Work required => Images don't belong in the copy. Output the rest of the data exactly.

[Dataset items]

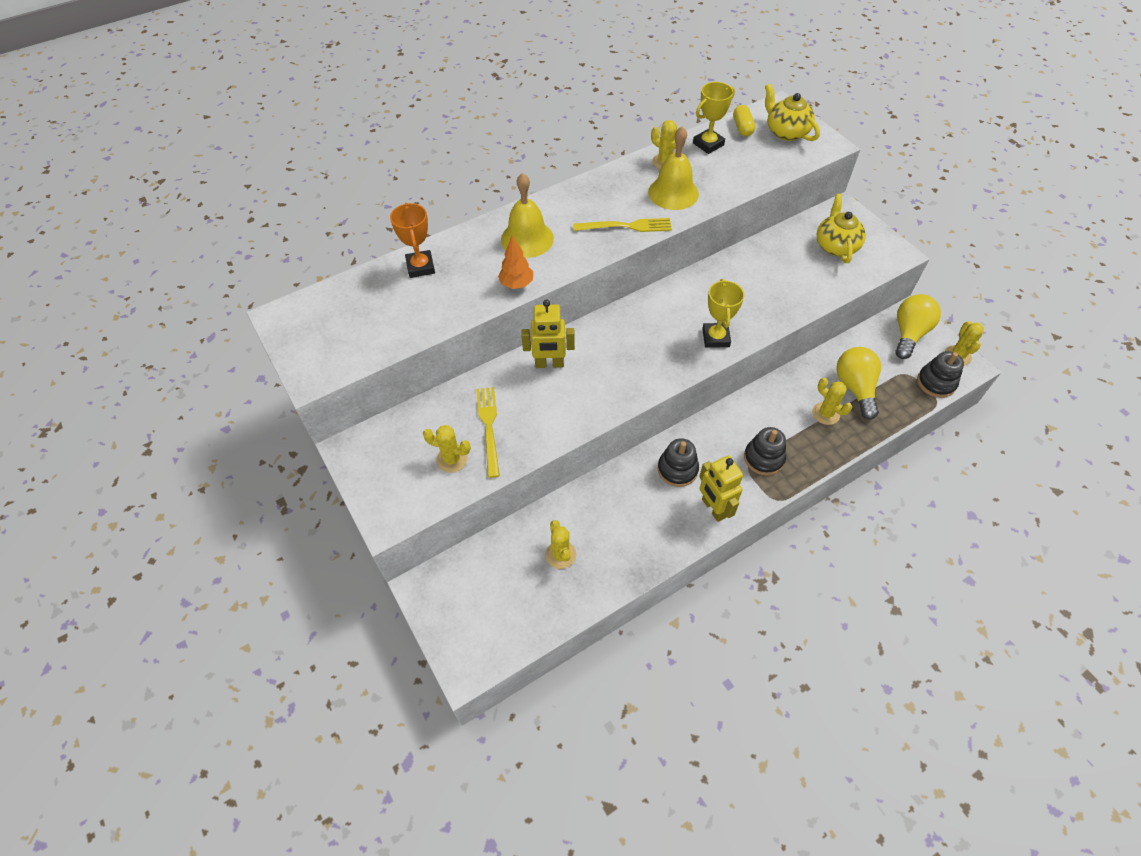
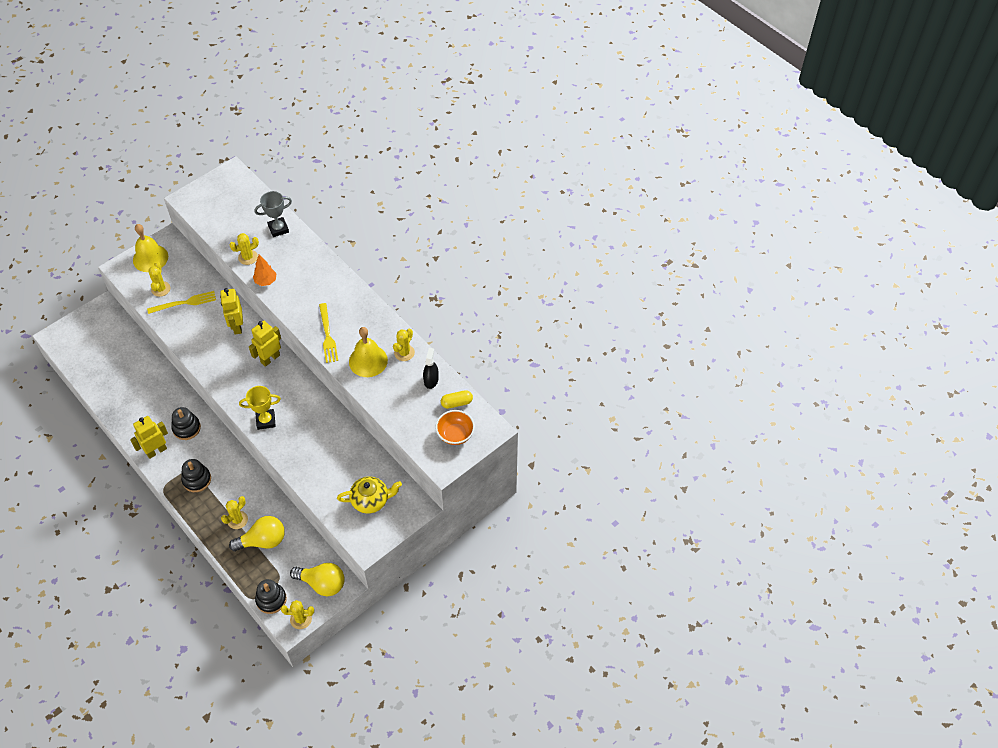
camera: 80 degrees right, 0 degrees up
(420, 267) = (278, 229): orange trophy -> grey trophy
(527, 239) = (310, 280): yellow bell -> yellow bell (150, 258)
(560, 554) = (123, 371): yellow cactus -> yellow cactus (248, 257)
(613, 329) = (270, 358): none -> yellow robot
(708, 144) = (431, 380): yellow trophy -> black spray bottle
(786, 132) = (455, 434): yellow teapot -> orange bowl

Answer for this exercise =>
camera: 80 degrees right, 0 degrees up
(420, 267) = (278, 229): orange trophy -> grey trophy
(527, 239) = (310, 280): yellow bell -> yellow bell (150, 258)
(560, 554) = (123, 371): yellow cactus -> yellow cactus (248, 257)
(613, 329) = (270, 358): none -> yellow robot
(708, 144) = (431, 380): yellow trophy -> black spray bottle
(786, 132) = (455, 434): yellow teapot -> orange bowl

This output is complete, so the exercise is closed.